»»

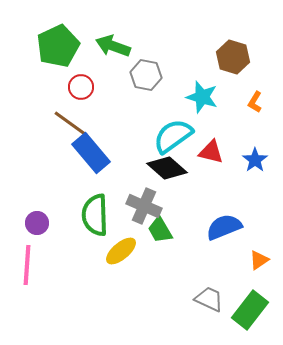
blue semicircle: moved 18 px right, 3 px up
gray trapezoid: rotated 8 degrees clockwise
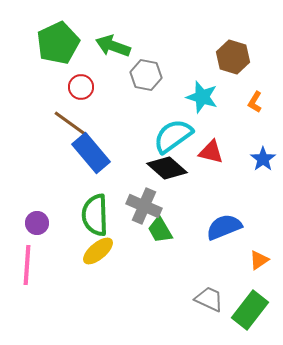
green pentagon: moved 3 px up
blue star: moved 8 px right, 1 px up
yellow ellipse: moved 23 px left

««

*TO DO*
Locate each line in the data that contains the word "blue", treating uppercase and lowercase as distinct, and copy those lines.

*TASK RESPONSE*
blue semicircle: moved 18 px right, 3 px up
blue star: moved 8 px right, 1 px up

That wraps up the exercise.